**Data for this task:**
»»

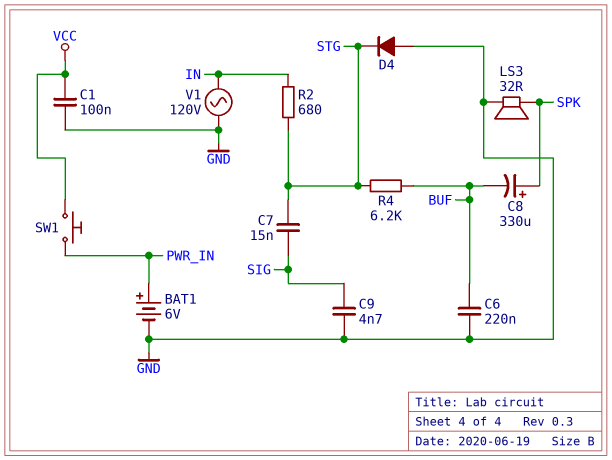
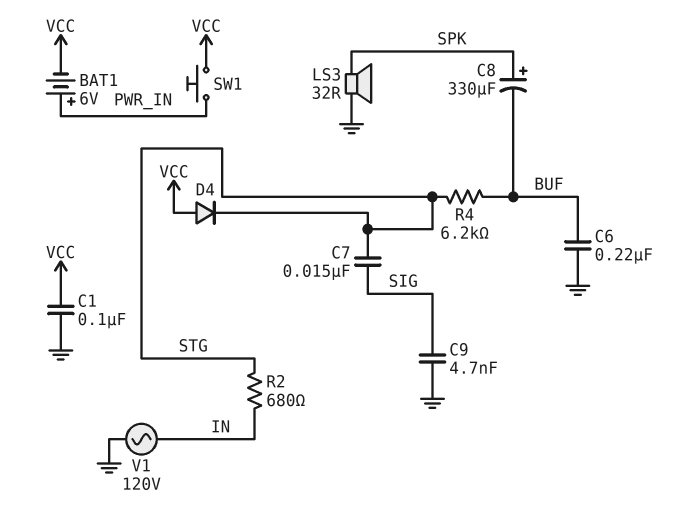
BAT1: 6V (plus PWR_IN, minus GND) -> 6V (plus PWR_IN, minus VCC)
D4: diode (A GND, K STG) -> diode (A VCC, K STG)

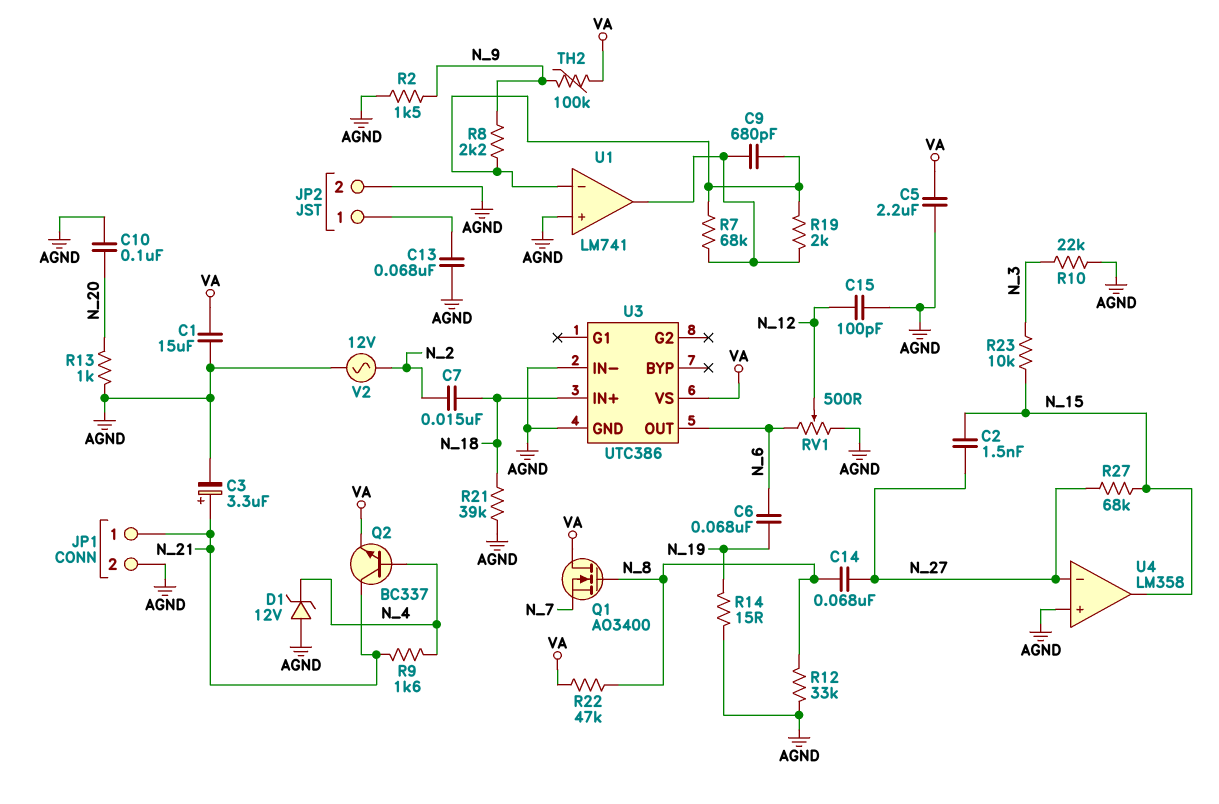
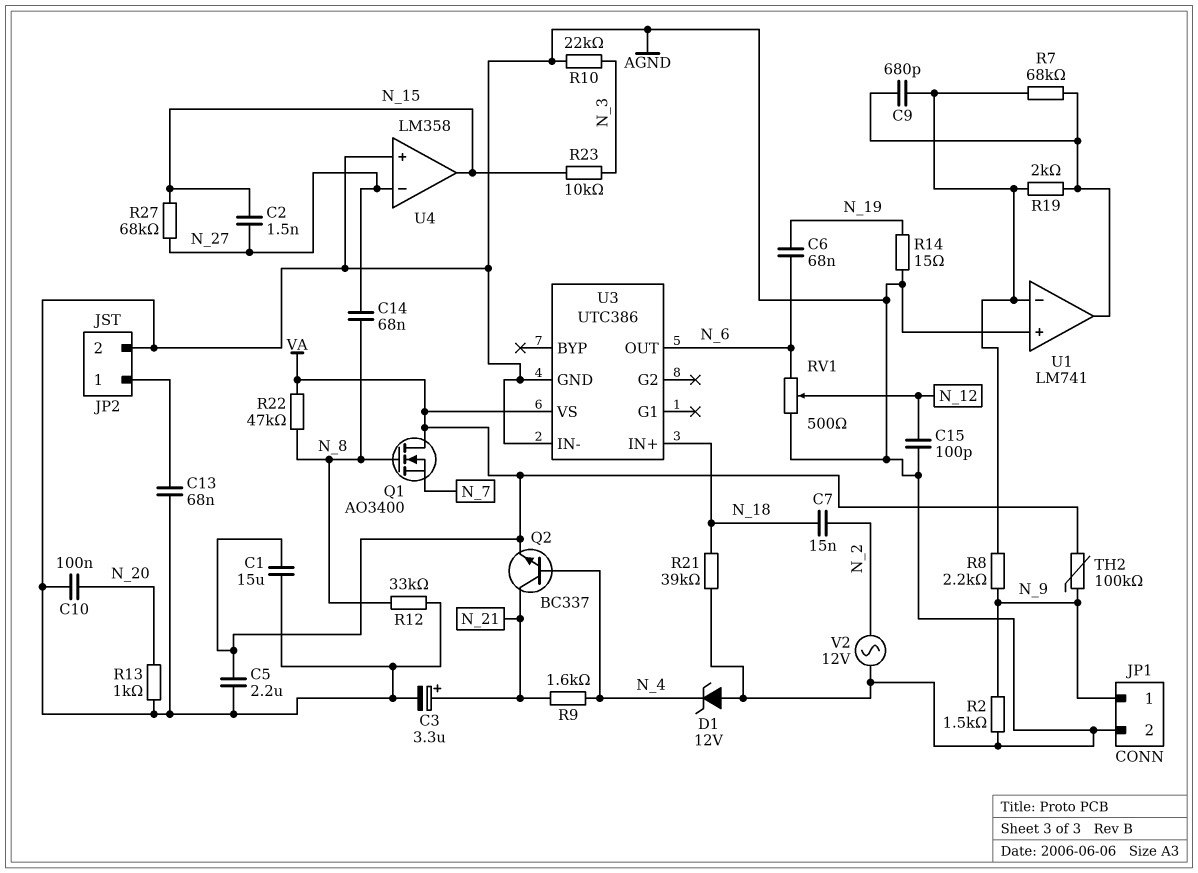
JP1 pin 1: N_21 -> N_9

««
»»

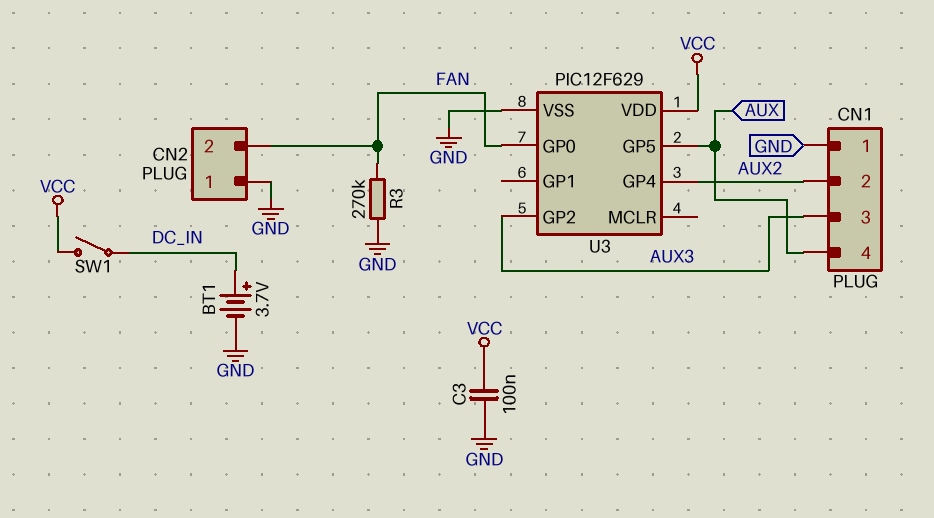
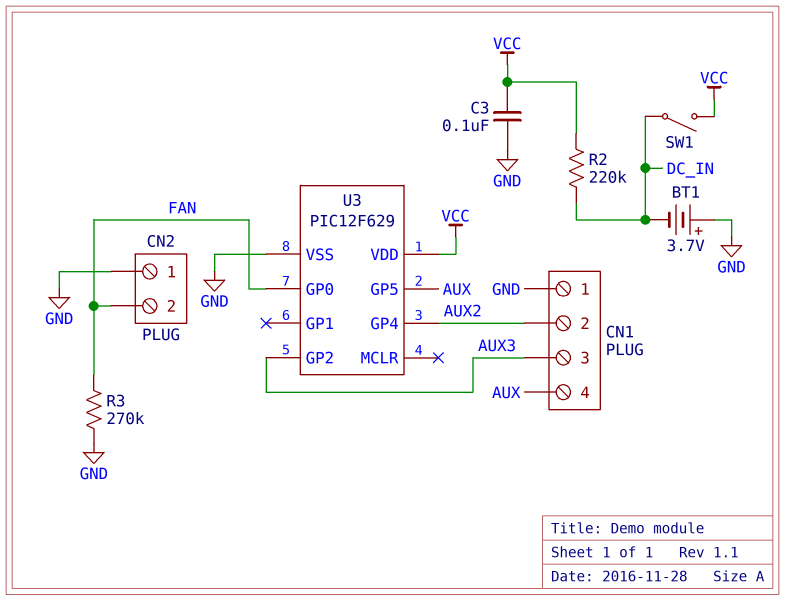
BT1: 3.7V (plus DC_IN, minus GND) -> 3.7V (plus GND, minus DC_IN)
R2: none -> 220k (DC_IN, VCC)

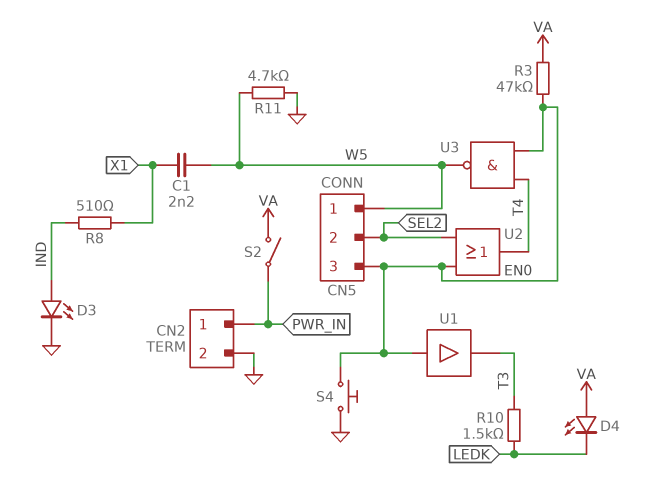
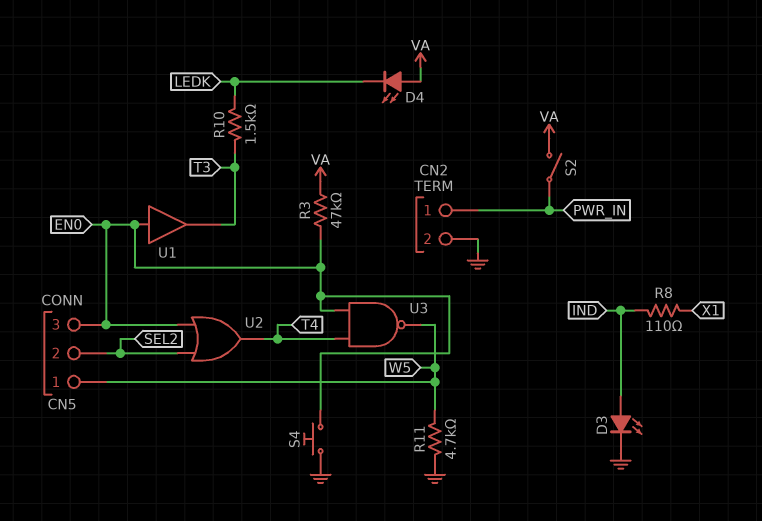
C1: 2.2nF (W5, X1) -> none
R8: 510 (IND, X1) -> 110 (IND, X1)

««
»»

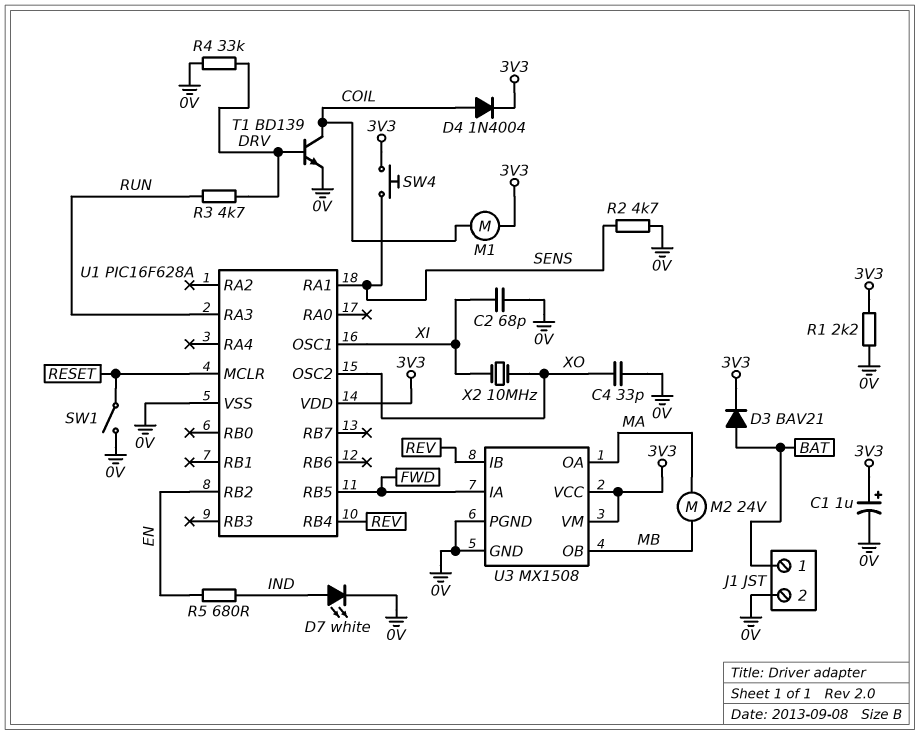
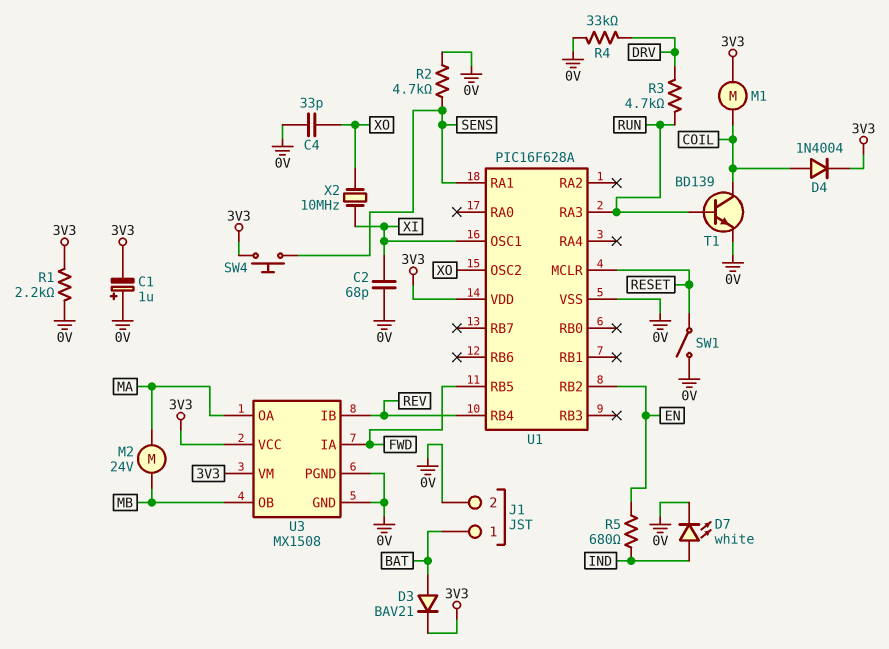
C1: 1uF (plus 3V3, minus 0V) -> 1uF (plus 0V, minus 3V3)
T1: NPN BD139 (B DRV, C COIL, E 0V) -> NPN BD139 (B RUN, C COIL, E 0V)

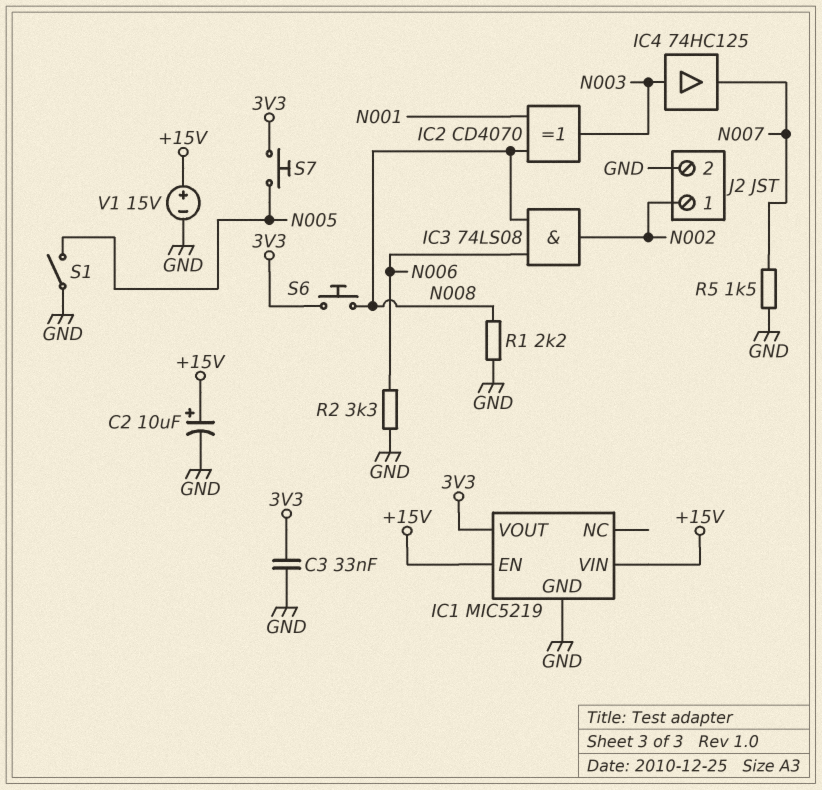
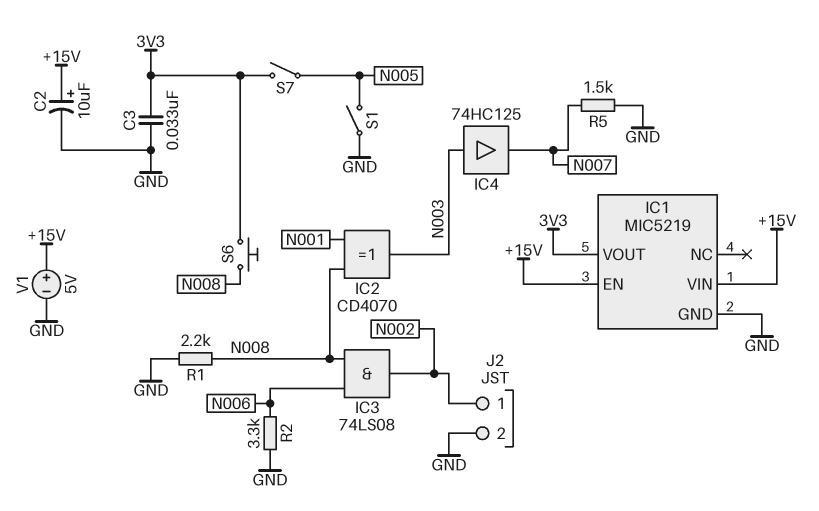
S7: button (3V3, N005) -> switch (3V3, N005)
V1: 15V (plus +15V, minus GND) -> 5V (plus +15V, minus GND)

««

Look above for the line with "BAT1: 6V (plus" and copy exactly from it through the line with "JP1 pin 1: N_21 -> N_9", both included. Omit the pictures.

**Reply:**
BAT1: 6V (plus PWR_IN, minus GND) -> 6V (plus PWR_IN, minus VCC)
D4: diode (A GND, K STG) -> diode (A VCC, K STG)

JP1 pin 1: N_21 -> N_9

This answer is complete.